▶ _About this exercise_
From the data underneath, reproduce exactly the stretch that begins at the line with "(441, 481) = (600, 276): blue" and ends after the line with "(844, 405) = (709, 228): none".

▶ _Exercise data_
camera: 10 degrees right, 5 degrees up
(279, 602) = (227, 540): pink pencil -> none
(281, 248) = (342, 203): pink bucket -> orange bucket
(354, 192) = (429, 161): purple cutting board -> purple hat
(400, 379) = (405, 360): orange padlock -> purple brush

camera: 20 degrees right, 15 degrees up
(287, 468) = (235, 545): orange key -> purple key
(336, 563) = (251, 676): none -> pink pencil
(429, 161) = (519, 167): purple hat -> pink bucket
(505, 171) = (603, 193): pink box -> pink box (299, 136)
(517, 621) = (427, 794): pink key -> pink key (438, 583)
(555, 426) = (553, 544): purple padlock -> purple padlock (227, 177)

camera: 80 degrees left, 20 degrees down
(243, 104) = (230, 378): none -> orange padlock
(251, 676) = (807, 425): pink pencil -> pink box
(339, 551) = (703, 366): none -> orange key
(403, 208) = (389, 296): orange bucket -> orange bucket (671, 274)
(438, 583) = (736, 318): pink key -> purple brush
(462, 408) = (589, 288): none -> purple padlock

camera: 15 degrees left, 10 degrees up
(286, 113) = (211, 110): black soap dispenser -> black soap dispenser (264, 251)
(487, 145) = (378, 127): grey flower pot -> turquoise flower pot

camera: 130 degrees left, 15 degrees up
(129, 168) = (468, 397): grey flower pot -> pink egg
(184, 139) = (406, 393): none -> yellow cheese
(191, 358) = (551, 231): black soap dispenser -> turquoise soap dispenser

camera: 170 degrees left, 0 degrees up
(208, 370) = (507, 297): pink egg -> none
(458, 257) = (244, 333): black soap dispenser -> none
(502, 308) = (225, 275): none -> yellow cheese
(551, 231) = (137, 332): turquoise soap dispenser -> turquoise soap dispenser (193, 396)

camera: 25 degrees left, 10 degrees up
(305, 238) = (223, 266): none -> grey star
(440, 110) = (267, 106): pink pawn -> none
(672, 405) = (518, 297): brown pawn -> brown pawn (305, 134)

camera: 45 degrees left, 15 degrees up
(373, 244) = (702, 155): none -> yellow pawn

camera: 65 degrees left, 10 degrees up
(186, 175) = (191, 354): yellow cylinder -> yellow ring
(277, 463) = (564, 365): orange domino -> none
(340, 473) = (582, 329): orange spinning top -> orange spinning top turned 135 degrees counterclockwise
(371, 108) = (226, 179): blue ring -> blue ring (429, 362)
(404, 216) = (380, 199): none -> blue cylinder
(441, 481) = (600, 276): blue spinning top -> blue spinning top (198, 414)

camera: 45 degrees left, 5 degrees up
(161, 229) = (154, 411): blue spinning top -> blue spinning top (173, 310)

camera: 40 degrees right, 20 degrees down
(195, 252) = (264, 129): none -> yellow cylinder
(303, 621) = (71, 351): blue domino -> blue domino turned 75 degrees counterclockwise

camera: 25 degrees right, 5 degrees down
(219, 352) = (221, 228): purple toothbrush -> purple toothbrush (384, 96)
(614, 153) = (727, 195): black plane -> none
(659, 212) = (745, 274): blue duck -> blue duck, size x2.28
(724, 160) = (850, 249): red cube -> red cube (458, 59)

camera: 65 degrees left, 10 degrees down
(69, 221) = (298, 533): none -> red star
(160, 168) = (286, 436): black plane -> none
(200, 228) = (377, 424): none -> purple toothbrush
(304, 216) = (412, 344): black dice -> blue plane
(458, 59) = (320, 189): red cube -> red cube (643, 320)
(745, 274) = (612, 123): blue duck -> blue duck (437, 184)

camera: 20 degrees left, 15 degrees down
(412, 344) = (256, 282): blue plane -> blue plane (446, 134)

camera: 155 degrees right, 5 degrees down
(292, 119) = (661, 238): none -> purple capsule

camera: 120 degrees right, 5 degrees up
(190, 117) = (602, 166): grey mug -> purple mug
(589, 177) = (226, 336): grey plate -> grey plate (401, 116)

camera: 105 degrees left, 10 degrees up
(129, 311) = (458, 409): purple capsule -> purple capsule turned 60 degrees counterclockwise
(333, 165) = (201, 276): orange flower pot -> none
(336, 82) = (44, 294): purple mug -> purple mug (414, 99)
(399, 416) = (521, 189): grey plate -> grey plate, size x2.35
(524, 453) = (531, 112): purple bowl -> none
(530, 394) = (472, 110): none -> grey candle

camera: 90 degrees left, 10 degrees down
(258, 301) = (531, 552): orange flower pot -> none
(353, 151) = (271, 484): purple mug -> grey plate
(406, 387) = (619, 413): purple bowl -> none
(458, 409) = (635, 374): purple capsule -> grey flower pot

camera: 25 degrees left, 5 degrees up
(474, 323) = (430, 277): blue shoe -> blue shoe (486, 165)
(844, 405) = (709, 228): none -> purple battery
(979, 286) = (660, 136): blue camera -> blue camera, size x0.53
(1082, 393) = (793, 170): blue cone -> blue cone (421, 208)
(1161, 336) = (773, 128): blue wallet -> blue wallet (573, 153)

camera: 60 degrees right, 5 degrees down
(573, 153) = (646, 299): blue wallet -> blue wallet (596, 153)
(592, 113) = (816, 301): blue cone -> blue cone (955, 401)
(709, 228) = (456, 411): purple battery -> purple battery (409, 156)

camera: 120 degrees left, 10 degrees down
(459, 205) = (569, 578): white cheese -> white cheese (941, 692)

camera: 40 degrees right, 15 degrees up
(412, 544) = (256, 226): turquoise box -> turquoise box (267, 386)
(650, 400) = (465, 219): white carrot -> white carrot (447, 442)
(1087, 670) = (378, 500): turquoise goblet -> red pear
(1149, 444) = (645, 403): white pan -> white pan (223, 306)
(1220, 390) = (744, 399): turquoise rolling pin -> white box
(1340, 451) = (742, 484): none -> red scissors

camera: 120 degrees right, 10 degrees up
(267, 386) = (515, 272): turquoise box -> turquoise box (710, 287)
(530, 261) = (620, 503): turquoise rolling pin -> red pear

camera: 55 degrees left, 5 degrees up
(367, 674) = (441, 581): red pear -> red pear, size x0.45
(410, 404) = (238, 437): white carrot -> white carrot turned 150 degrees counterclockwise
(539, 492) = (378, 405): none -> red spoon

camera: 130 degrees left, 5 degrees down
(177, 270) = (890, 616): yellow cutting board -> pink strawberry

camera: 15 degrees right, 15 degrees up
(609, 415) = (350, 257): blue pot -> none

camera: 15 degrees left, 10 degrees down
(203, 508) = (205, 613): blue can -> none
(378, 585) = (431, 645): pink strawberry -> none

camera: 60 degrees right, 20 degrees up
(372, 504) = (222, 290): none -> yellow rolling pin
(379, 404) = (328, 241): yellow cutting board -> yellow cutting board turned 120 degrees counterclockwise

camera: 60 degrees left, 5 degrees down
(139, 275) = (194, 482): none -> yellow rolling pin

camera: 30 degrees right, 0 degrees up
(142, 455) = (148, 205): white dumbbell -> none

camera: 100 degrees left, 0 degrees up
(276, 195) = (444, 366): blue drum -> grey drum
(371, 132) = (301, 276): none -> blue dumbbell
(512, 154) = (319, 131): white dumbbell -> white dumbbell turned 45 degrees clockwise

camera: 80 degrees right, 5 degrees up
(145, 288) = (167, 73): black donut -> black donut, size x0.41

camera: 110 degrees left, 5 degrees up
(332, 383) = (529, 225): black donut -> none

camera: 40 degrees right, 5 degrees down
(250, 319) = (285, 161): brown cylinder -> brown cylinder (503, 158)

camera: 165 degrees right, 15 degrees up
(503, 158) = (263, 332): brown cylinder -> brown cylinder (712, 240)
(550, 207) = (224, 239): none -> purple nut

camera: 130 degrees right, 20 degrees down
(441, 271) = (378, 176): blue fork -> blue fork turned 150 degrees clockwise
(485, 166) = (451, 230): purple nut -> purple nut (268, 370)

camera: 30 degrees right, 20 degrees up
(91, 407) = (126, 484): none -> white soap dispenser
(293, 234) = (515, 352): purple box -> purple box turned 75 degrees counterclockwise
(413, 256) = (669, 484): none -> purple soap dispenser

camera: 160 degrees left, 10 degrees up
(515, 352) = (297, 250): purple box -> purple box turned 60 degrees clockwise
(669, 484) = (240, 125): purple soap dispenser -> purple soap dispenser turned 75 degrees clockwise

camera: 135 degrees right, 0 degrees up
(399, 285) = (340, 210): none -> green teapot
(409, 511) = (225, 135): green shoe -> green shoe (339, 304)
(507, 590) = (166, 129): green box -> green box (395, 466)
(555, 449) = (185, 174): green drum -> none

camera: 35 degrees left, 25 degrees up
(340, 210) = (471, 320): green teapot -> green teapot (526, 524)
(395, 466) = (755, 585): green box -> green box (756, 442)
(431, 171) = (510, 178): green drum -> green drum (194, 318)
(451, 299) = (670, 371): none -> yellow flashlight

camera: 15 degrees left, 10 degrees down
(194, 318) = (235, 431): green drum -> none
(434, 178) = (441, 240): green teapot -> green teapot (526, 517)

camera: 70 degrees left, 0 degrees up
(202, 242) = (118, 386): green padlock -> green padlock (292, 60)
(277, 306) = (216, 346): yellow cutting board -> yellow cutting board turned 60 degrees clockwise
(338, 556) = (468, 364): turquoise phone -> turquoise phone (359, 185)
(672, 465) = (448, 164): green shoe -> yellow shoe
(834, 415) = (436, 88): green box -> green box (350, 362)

▶ _Task result_
(441, 481) = (600, 276): blue spinning top -> blue spinning top (198, 414)

camera: 45 degrees left, 5 degrees up
(161, 229) = (154, 411): blue spinning top -> blue spinning top (173, 310)

camera: 40 degrees right, 20 degrees down
(195, 252) = (264, 129): none -> yellow cylinder
(303, 621) = (71, 351): blue domino -> blue domino turned 75 degrees counterclockwise

camera: 25 degrees right, 5 degrees down
(219, 352) = (221, 228): purple toothbrush -> purple toothbrush (384, 96)
(614, 153) = (727, 195): black plane -> none
(659, 212) = (745, 274): blue duck -> blue duck, size x2.28
(724, 160) = (850, 249): red cube -> red cube (458, 59)

camera: 65 degrees left, 10 degrees down
(69, 221) = (298, 533): none -> red star
(160, 168) = (286, 436): black plane -> none
(200, 228) = (377, 424): none -> purple toothbrush
(304, 216) = (412, 344): black dice -> blue plane
(458, 59) = (320, 189): red cube -> red cube (643, 320)
(745, 274) = (612, 123): blue duck -> blue duck (437, 184)

camera: 20 degrees left, 15 degrees down
(412, 344) = (256, 282): blue plane -> blue plane (446, 134)

camera: 155 degrees right, 5 degrees down
(292, 119) = (661, 238): none -> purple capsule

camera: 120 degrees right, 5 degrees up
(190, 117) = (602, 166): grey mug -> purple mug
(589, 177) = (226, 336): grey plate -> grey plate (401, 116)

camera: 105 degrees left, 10 degrees up
(129, 311) = (458, 409): purple capsule -> purple capsule turned 60 degrees counterclockwise
(333, 165) = (201, 276): orange flower pot -> none
(336, 82) = (44, 294): purple mug -> purple mug (414, 99)
(399, 416) = (521, 189): grey plate -> grey plate, size x2.35
(524, 453) = (531, 112): purple bowl -> none
(530, 394) = (472, 110): none -> grey candle

camera: 90 degrees left, 10 degrees down
(258, 301) = (531, 552): orange flower pot -> none
(353, 151) = (271, 484): purple mug -> grey plate
(406, 387) = (619, 413): purple bowl -> none
(458, 409) = (635, 374): purple capsule -> grey flower pot

camera: 25 degrees left, 5 degrees up
(474, 323) = (430, 277): blue shoe -> blue shoe (486, 165)
(844, 405) = (709, 228): none -> purple battery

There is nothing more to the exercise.